[Source records]
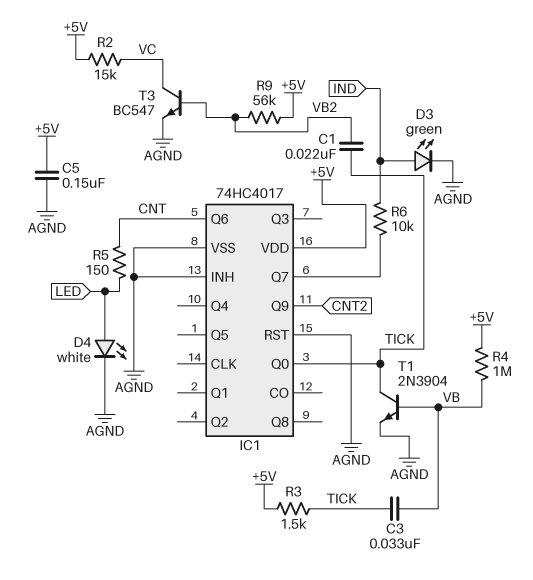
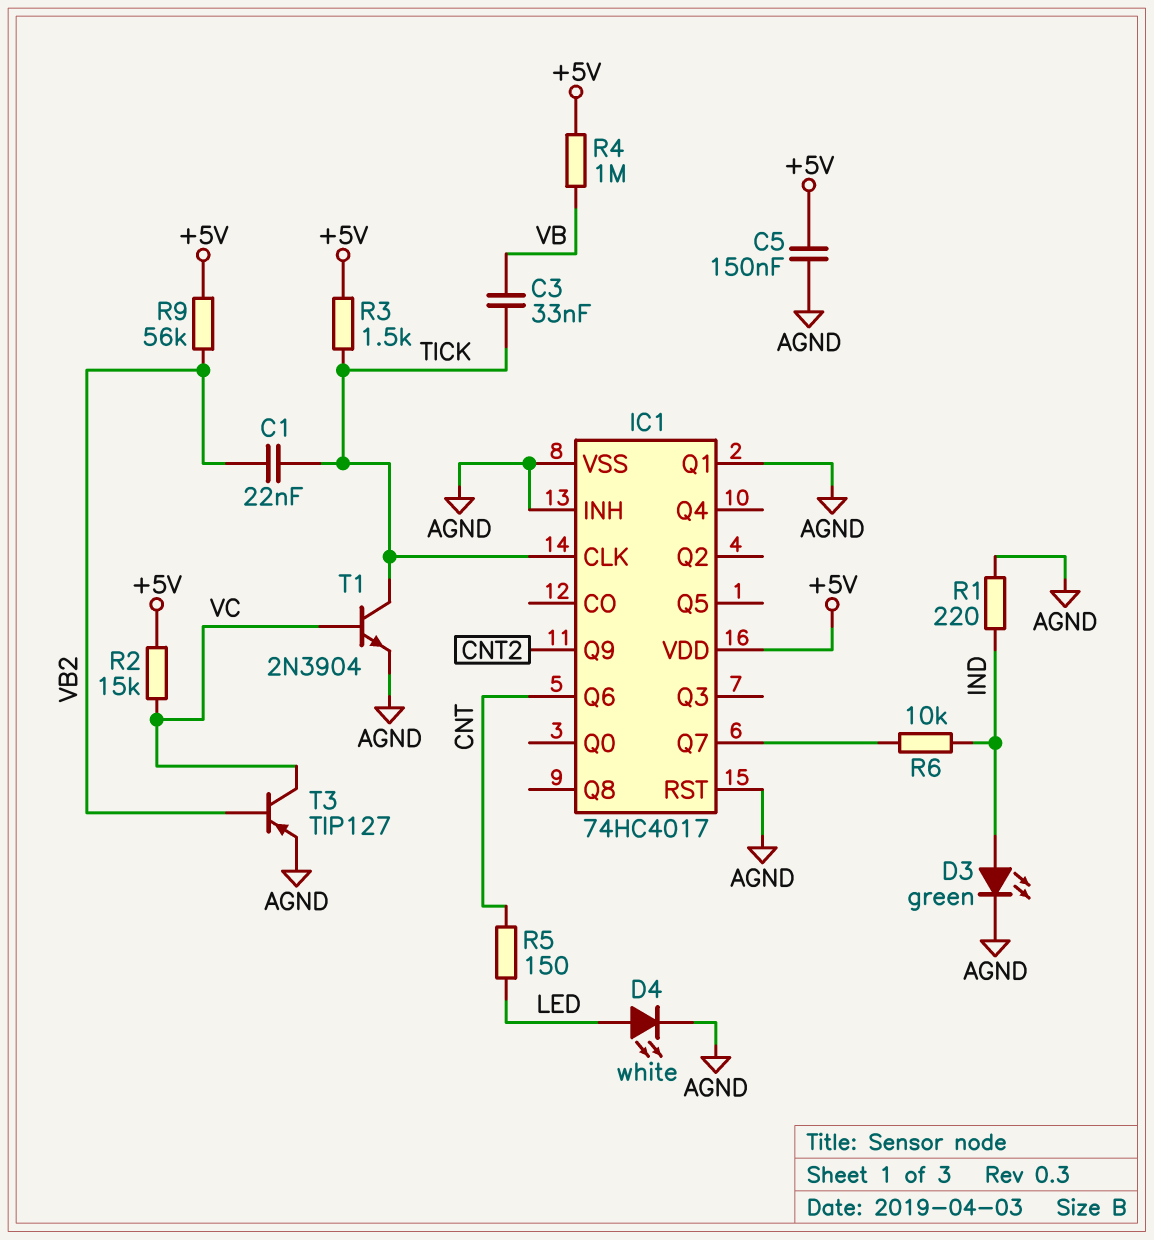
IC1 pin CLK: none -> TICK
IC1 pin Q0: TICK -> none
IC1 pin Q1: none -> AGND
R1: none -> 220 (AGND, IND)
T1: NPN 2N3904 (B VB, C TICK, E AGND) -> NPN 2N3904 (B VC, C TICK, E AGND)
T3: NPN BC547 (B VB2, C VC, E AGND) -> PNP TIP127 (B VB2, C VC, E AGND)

**Exercise goal**: Output the line bearing "IC1 pin Q1: none -> AGND" along with all the lines after it through the end of the entries, exactly, and no other lines.

**Response box**:
IC1 pin Q1: none -> AGND
R1: none -> 220 (AGND, IND)
T1: NPN 2N3904 (B VB, C TICK, E AGND) -> NPN 2N3904 (B VC, C TICK, E AGND)
T3: NPN BC547 (B VB2, C VC, E AGND) -> PNP TIP127 (B VB2, C VC, E AGND)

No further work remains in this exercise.